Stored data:
____
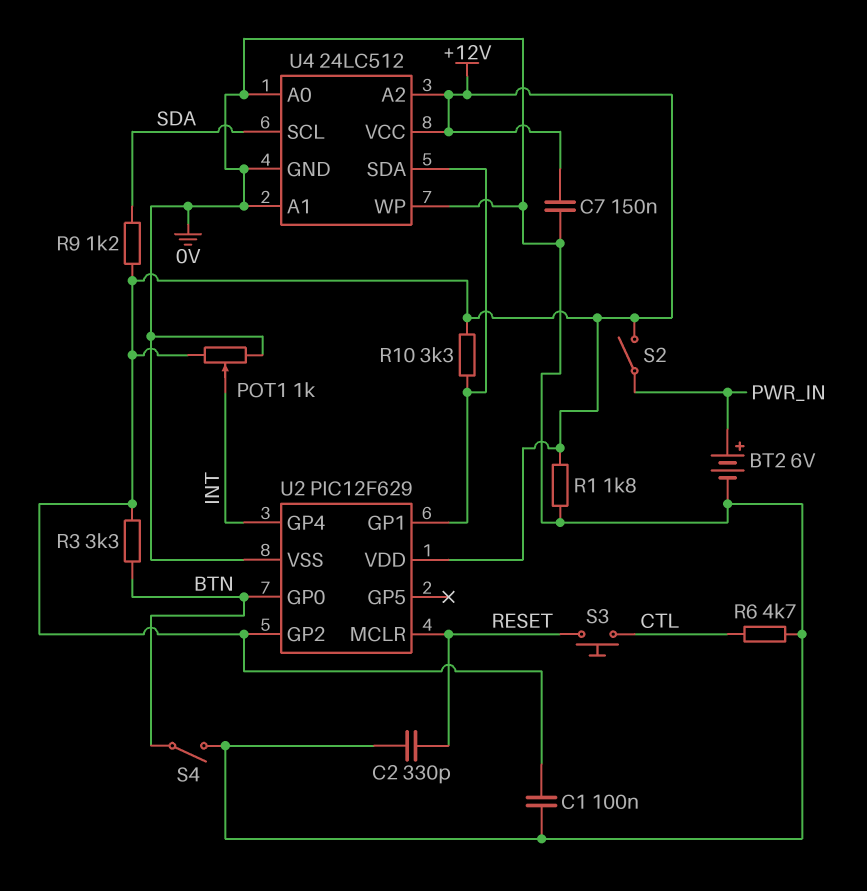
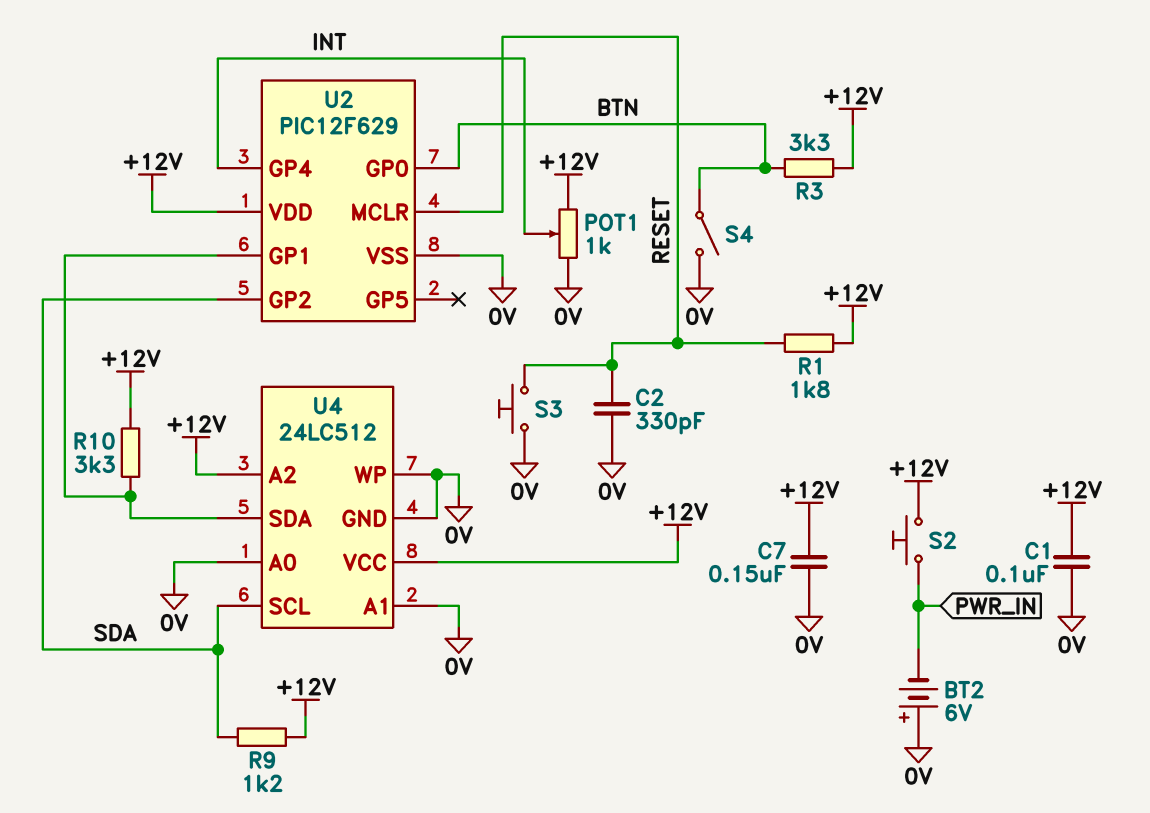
BT2: 6V (plus PWR_IN, minus 0V) -> 6V (plus 0V, minus PWR_IN)
R1: 1.8k (+12V, 0V) -> 1.8k (+12V, RESET)
R6: 4.7k (0V, CTL) -> none
S2: switch (+12V, PWR_IN) -> button (+12V, PWR_IN)
S3: button (CTL, RESET) -> button (0V, RESET)
U2 pin GP2: +12V -> SDA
____
■ Requirement ■
Apart from the pictures, write every entry out again exactly.

■ Answer ■
BT2: 6V (plus PWR_IN, minus 0V) -> 6V (plus 0V, minus PWR_IN)
R1: 1.8k (+12V, 0V) -> 1.8k (+12V, RESET)
R6: 4.7k (0V, CTL) -> none
S2: switch (+12V, PWR_IN) -> button (+12V, PWR_IN)
S3: button (CTL, RESET) -> button (0V, RESET)
U2 pin GP2: +12V -> SDA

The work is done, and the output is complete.